TASK ITEM >>
Return the lines below exactly as they appear, please, starting with the first and ending with the one that contains "(413, 296) = (357, 323): yellow".

Source records

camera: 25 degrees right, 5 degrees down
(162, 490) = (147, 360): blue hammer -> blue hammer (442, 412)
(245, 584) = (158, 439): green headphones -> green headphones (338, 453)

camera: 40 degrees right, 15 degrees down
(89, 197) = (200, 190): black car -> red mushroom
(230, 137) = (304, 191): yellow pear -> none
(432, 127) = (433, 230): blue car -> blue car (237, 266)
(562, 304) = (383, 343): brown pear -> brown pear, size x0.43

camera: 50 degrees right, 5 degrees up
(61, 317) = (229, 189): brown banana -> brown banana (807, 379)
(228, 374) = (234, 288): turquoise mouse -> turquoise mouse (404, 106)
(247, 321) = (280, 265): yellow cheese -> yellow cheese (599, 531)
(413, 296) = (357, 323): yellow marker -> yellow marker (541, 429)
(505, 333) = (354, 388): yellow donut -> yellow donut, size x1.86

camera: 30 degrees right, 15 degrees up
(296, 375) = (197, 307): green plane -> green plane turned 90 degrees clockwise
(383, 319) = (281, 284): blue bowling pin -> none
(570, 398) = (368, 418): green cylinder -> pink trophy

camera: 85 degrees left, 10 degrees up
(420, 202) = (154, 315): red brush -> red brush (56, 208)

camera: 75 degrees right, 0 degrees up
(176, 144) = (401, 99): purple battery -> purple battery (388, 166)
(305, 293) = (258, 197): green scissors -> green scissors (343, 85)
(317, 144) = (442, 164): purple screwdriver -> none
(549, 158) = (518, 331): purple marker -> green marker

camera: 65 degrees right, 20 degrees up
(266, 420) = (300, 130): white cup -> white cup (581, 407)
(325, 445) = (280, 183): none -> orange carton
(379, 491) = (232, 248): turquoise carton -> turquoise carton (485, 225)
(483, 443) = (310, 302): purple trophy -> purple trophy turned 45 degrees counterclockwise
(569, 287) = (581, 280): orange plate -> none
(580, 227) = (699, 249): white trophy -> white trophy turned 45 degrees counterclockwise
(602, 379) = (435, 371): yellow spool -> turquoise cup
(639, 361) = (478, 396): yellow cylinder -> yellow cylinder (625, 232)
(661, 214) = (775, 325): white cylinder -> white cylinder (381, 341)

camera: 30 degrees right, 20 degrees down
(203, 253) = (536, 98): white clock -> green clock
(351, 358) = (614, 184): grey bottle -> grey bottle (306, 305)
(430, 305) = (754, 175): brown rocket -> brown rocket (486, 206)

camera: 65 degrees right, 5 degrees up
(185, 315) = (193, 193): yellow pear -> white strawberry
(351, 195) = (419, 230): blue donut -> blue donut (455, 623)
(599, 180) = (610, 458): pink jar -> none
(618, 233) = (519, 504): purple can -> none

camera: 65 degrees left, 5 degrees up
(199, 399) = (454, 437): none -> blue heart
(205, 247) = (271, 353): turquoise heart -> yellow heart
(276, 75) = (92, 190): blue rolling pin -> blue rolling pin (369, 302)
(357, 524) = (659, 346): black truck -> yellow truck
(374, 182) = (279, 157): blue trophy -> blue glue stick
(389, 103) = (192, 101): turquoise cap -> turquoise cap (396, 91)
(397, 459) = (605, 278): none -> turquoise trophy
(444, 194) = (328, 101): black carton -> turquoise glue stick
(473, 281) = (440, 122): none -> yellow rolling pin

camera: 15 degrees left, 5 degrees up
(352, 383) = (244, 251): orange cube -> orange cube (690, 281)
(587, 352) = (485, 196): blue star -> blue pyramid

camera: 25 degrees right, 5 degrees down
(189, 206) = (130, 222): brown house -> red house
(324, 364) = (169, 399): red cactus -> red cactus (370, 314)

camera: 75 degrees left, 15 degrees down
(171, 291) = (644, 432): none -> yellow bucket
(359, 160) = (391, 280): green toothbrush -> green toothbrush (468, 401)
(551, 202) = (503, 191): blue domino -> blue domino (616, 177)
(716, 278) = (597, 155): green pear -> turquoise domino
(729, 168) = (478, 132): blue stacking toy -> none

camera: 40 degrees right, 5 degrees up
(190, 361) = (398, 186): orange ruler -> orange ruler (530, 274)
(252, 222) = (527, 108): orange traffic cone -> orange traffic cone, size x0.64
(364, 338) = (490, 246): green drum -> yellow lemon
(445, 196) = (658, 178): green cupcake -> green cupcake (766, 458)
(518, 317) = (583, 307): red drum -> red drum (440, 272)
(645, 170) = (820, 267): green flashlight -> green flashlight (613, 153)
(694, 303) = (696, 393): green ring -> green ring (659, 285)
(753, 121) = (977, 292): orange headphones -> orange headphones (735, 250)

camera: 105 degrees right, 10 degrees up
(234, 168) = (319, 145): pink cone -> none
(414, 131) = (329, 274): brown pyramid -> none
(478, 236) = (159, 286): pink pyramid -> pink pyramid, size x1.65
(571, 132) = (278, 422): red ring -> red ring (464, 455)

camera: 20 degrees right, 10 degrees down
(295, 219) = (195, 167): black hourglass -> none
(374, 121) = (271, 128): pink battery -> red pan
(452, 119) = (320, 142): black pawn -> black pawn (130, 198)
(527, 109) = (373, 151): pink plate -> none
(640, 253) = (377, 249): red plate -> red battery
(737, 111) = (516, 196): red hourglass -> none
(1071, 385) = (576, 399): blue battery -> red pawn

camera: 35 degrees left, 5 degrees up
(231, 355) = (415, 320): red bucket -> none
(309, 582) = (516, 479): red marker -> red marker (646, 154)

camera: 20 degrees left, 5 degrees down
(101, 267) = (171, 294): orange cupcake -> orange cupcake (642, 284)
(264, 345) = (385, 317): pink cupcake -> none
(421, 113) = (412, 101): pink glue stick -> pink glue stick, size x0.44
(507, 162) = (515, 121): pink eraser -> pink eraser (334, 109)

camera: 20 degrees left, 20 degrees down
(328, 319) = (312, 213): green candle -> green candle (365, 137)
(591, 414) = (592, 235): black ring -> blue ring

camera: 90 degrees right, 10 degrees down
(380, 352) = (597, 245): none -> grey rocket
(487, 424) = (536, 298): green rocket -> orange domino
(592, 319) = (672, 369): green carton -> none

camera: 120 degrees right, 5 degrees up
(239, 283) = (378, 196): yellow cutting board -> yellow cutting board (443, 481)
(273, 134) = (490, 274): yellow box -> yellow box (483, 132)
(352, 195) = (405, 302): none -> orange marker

RESPONSE AREA >>
camera: 25 degrees right, 5 degrees down
(162, 490) = (147, 360): blue hammer -> blue hammer (442, 412)
(245, 584) = (158, 439): green headphones -> green headphones (338, 453)

camera: 40 degrees right, 15 degrees down
(89, 197) = (200, 190): black car -> red mushroom
(230, 137) = (304, 191): yellow pear -> none
(432, 127) = (433, 230): blue car -> blue car (237, 266)
(562, 304) = (383, 343): brown pear -> brown pear, size x0.43

camera: 50 degrees right, 5 degrees up
(61, 317) = (229, 189): brown banana -> brown banana (807, 379)
(228, 374) = (234, 288): turquoise mouse -> turquoise mouse (404, 106)
(247, 321) = (280, 265): yellow cheese -> yellow cheese (599, 531)
(413, 296) = (357, 323): yellow marker -> yellow marker (541, 429)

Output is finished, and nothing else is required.